To do> Every record below should be repeated exactly. Omit the pictures.

[Start of section]

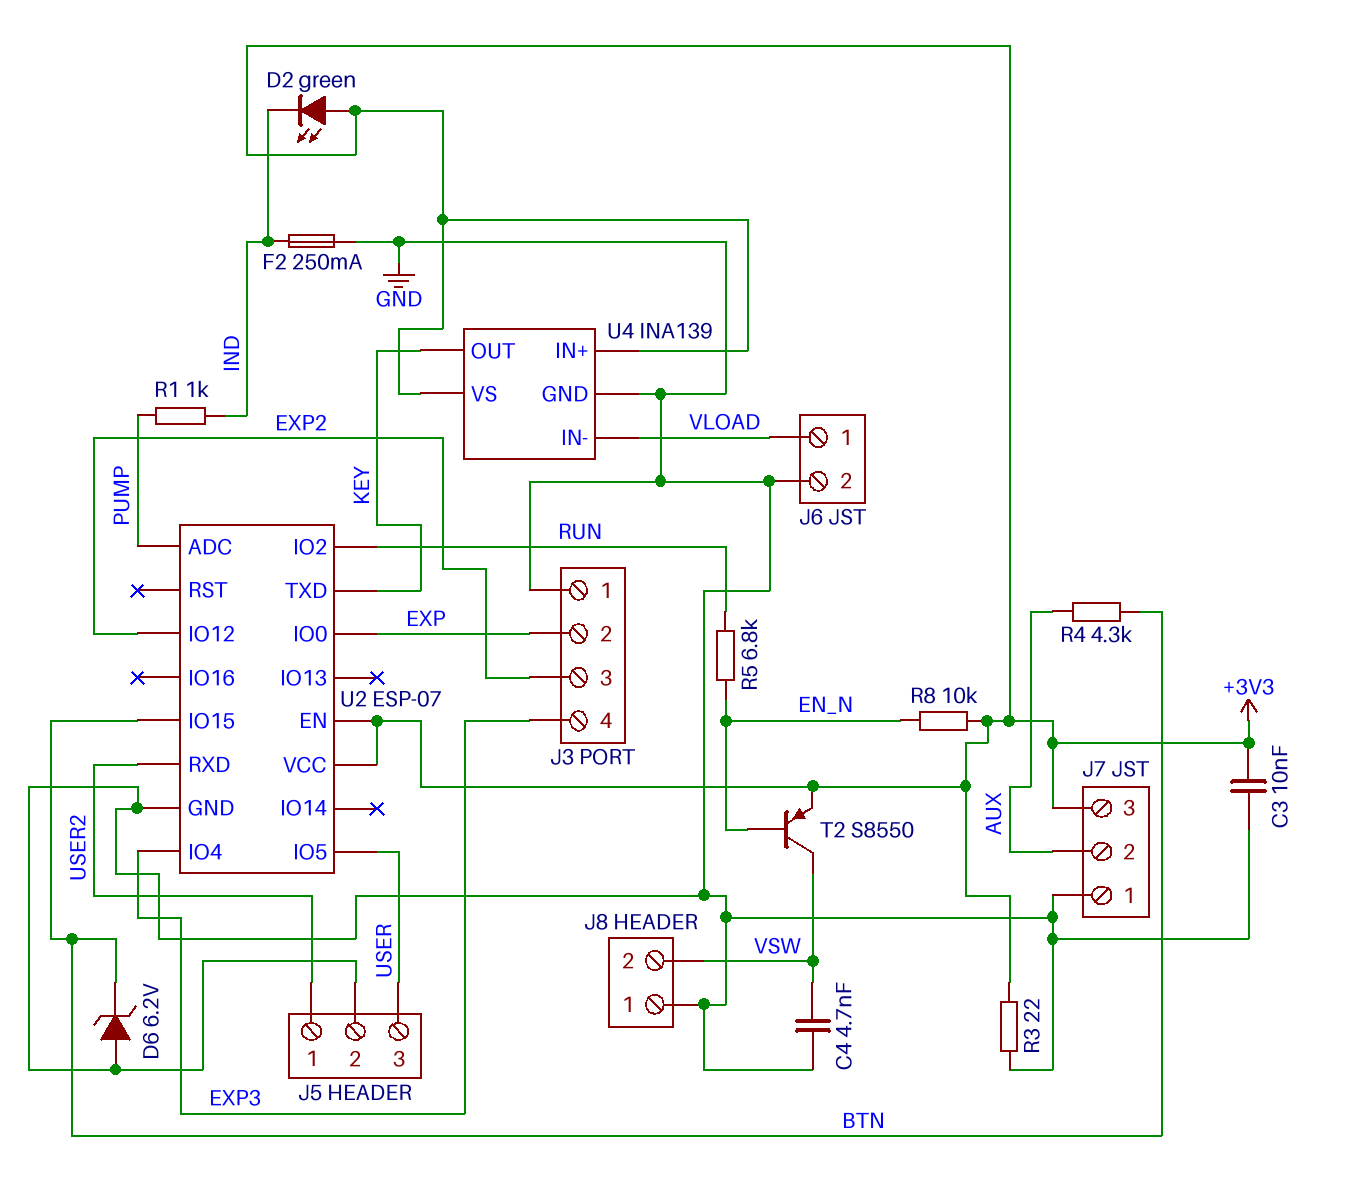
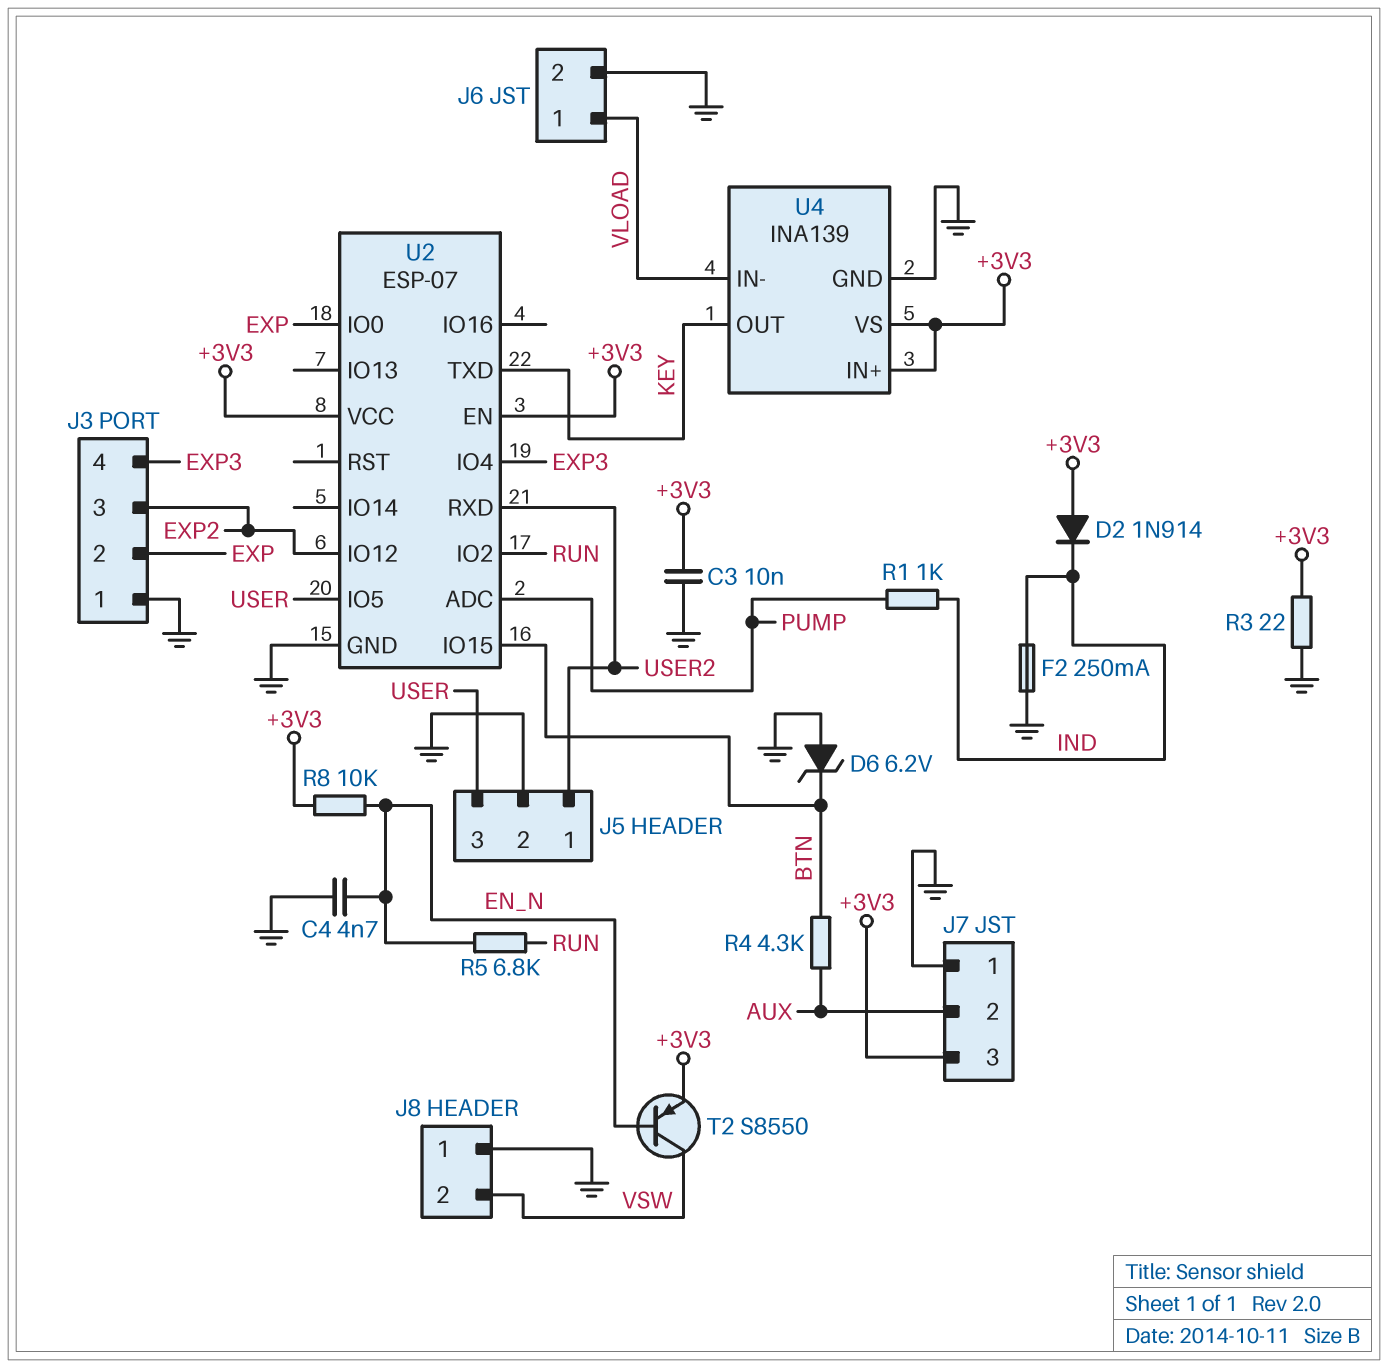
C4: 4.7nF (GND, VSW) -> 4.7nF (EN_N, GND)
D2: LED green (A +3V3, K IND) -> diode 1N914 (A +3V3, K IND)

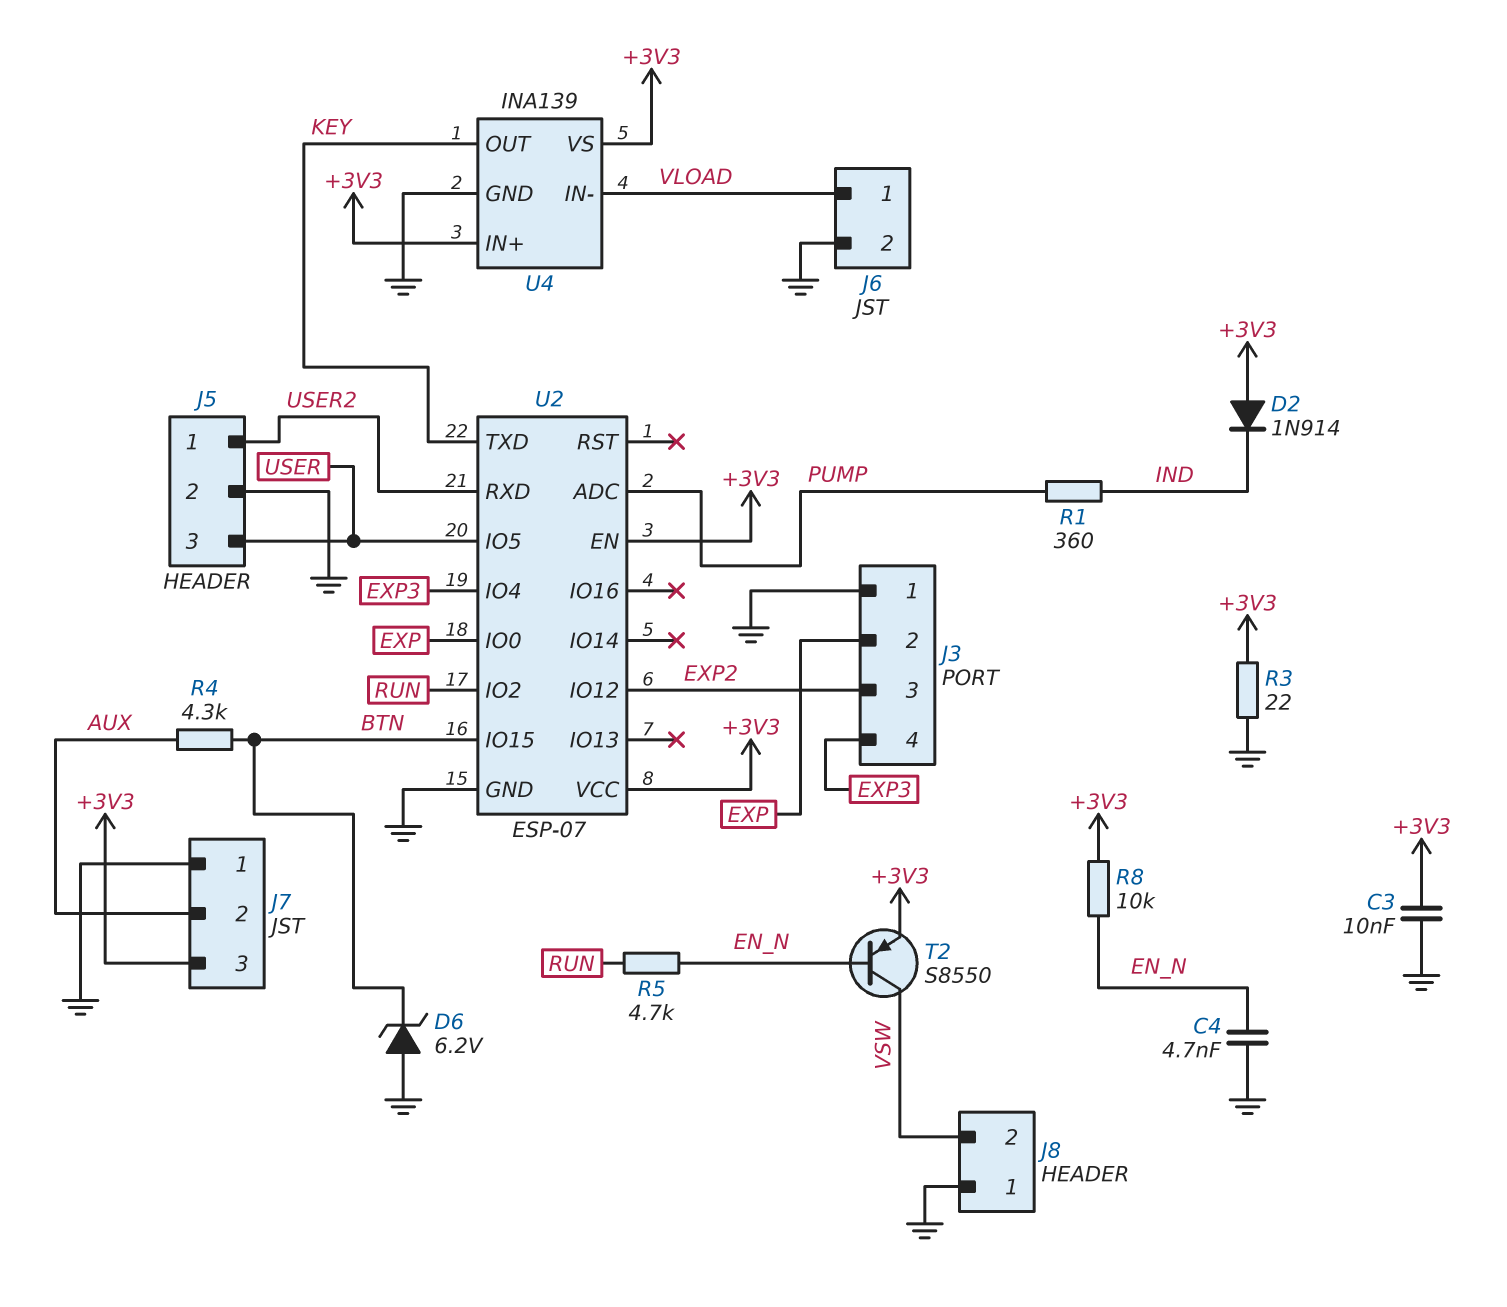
F2: 250mA (GND, IND) -> none
R1: 1k (IND, PUMP) -> 360 (IND, PUMP)
R5: 6.8k (EN_N, RUN) -> 4.7k (EN_N, RUN)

[End of section]

Written response>
C4: 4.7nF (GND, VSW) -> 4.7nF (EN_N, GND)
D2: LED green (A +3V3, K IND) -> diode 1N914 (A +3V3, K IND)

F2: 250mA (GND, IND) -> none
R1: 1k (IND, PUMP) -> 360 (IND, PUMP)
R5: 6.8k (EN_N, RUN) -> 4.7k (EN_N, RUN)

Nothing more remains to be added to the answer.